[EXERCISE REQUIREMENTS] Each line from the one containing "(45, 458) = (270, 199): blue" to the end of the records below should be restated word for word; please leave out all other lines.
::::
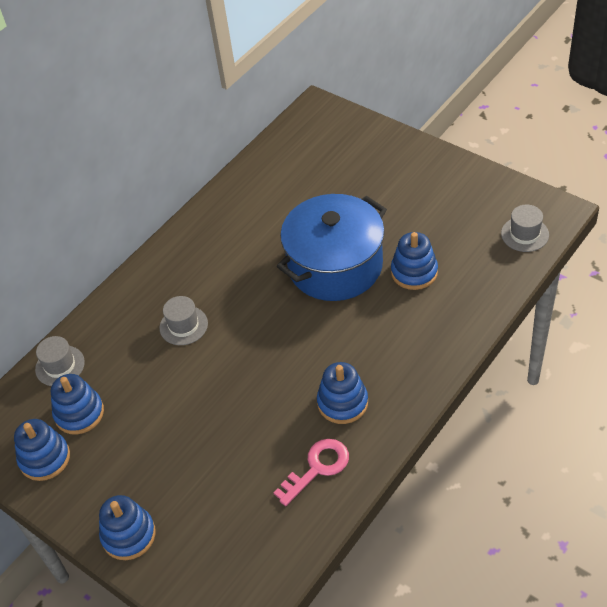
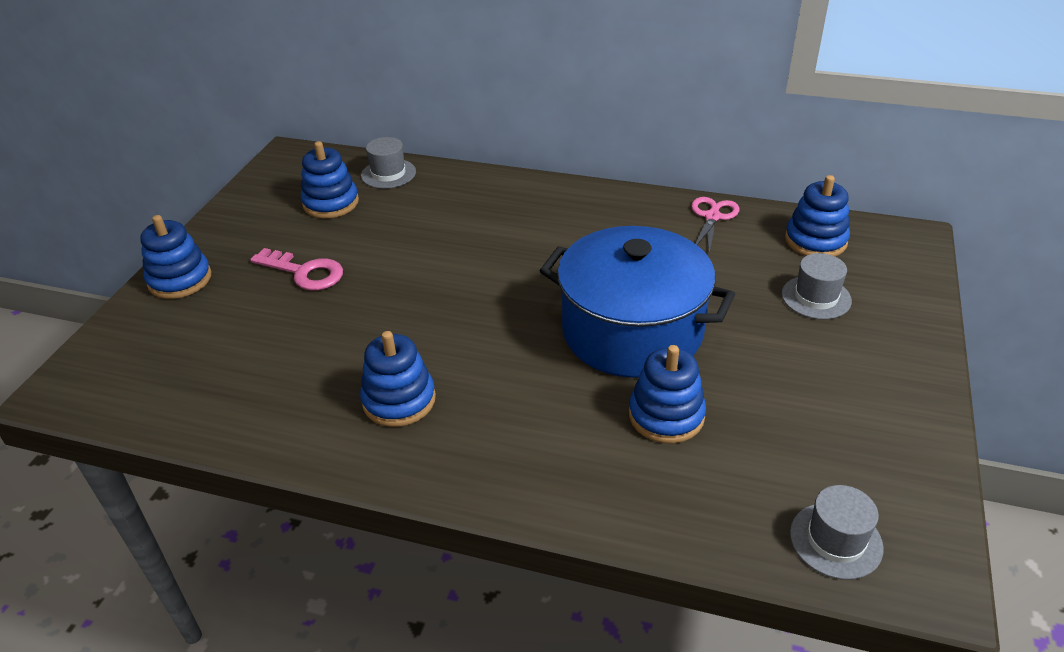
camera: 65 degrees right, 10 degrees down
(45, 458) = (270, 199): blue stacking toy -> blue stacking toy (815, 241)
(183, 325) = (474, 235): grey hat -> grey hat (816, 297)
(241, 188) = (712, 217): none -> pink scissors
(317, 468) = (288, 403): pink key -> pink key (304, 272)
::::
[EXERCISE OUTPUT]
(45, 458) = (270, 199): blue stacking toy -> blue stacking toy (815, 241)
(183, 325) = (474, 235): grey hat -> grey hat (816, 297)
(241, 188) = (712, 217): none -> pink scissors
(317, 468) = (288, 403): pink key -> pink key (304, 272)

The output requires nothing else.